What you need to do —
Retrieve every line from the records in which the word "PULSE" occurs.

Extracted data —
/---
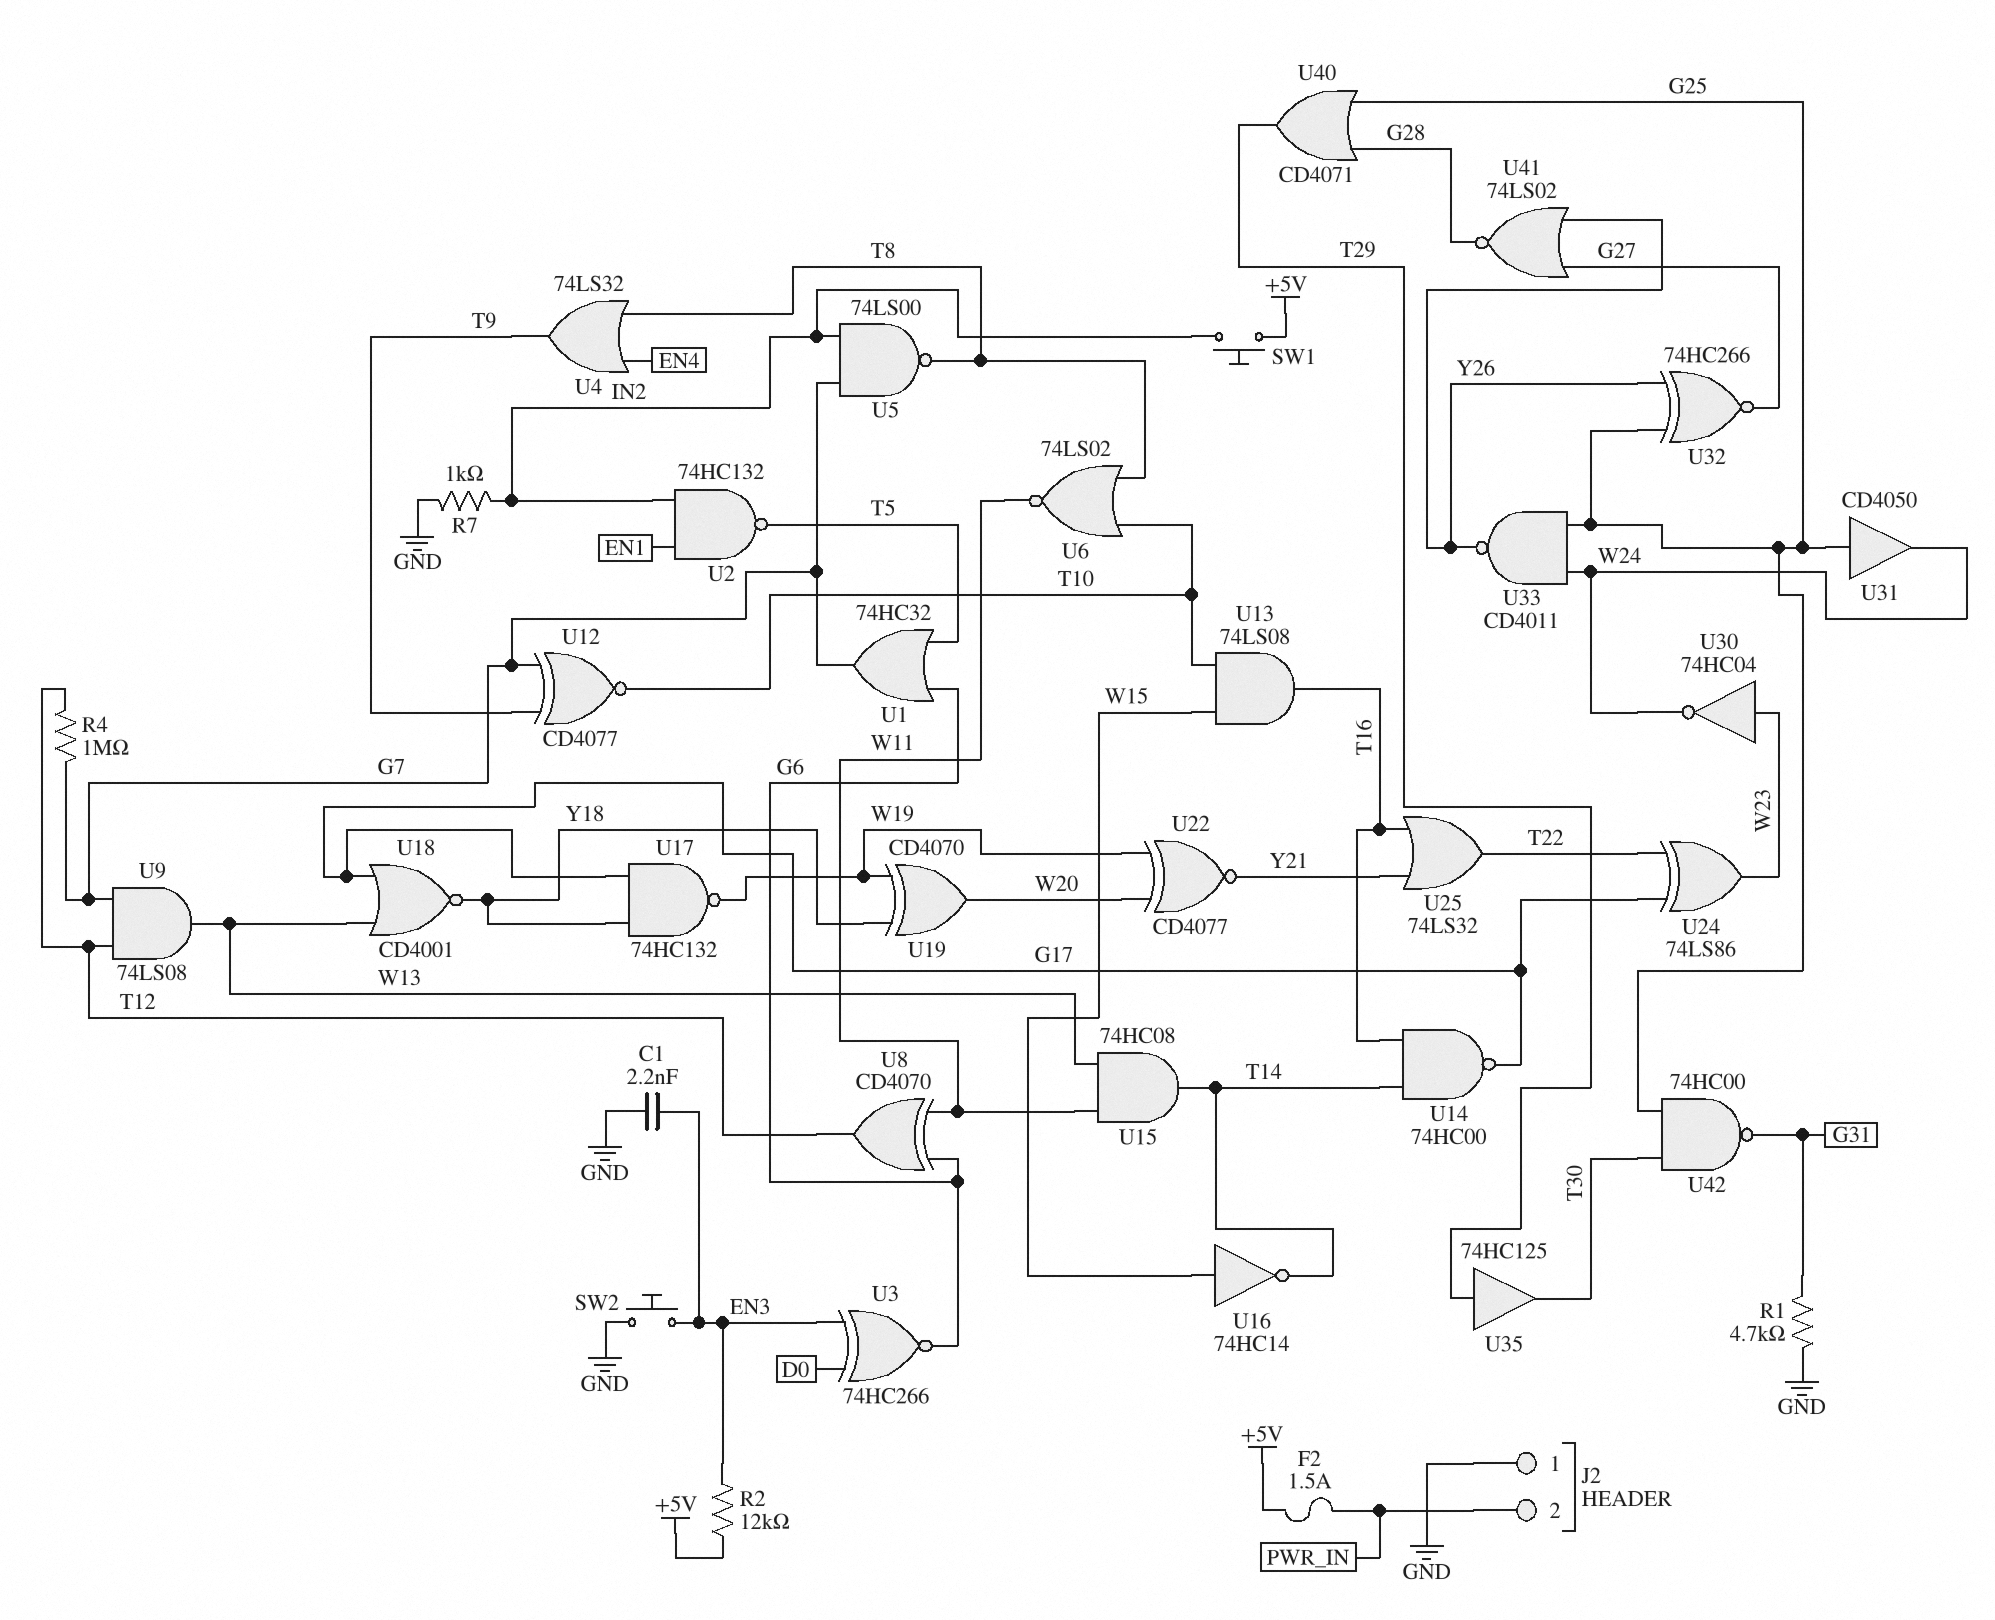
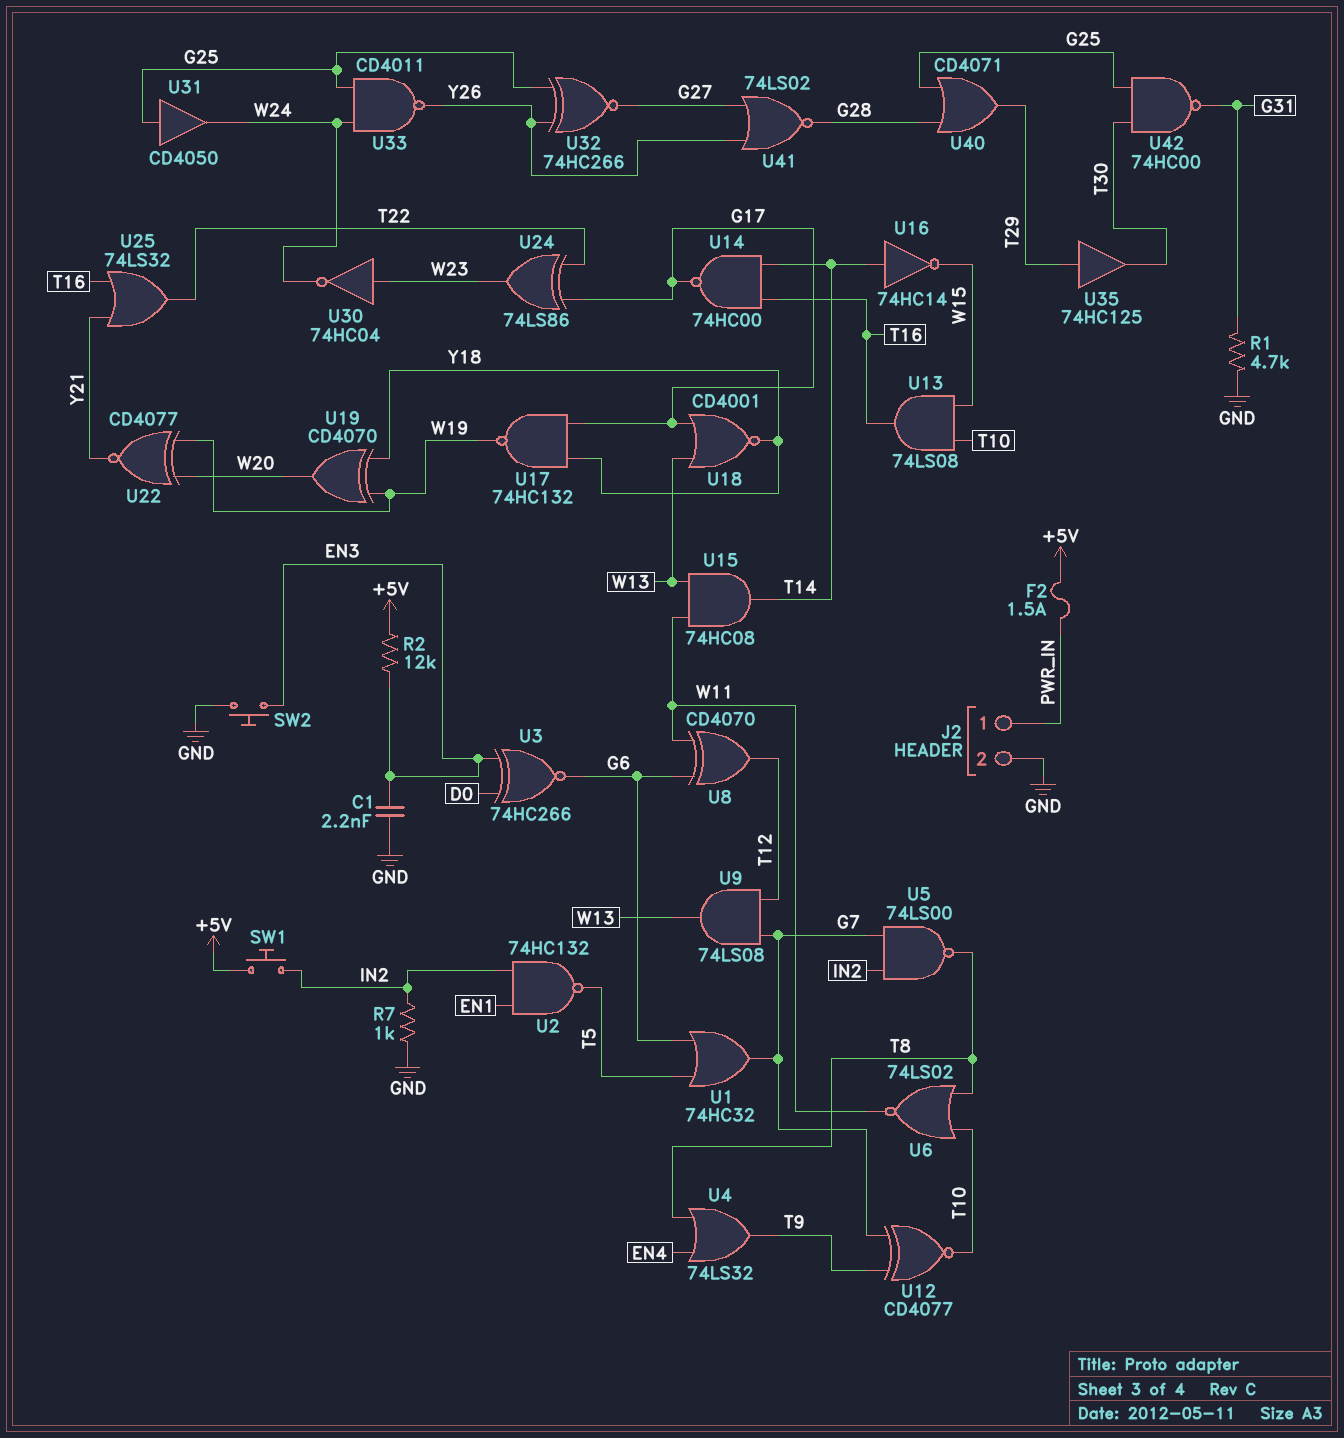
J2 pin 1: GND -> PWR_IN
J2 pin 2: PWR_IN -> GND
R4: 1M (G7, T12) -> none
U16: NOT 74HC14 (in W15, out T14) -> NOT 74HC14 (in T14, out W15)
\---
/---
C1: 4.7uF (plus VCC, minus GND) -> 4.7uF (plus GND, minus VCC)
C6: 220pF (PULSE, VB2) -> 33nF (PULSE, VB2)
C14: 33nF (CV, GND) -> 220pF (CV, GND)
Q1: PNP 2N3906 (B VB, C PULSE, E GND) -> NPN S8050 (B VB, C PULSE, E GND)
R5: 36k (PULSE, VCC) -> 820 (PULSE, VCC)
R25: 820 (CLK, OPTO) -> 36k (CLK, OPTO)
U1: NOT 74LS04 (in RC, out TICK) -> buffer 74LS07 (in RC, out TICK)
\---
/---
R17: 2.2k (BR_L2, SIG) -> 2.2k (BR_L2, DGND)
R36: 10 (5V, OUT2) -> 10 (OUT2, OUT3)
\---
Written response —
C6: 220pF (PULSE, VB2) -> 33nF (PULSE, VB2)
Q1: PNP 2N3906 (B VB, C PULSE, E GND) -> NPN S8050 (B VB, C PULSE, E GND)
R5: 36k (PULSE, VCC) -> 820 (PULSE, VCC)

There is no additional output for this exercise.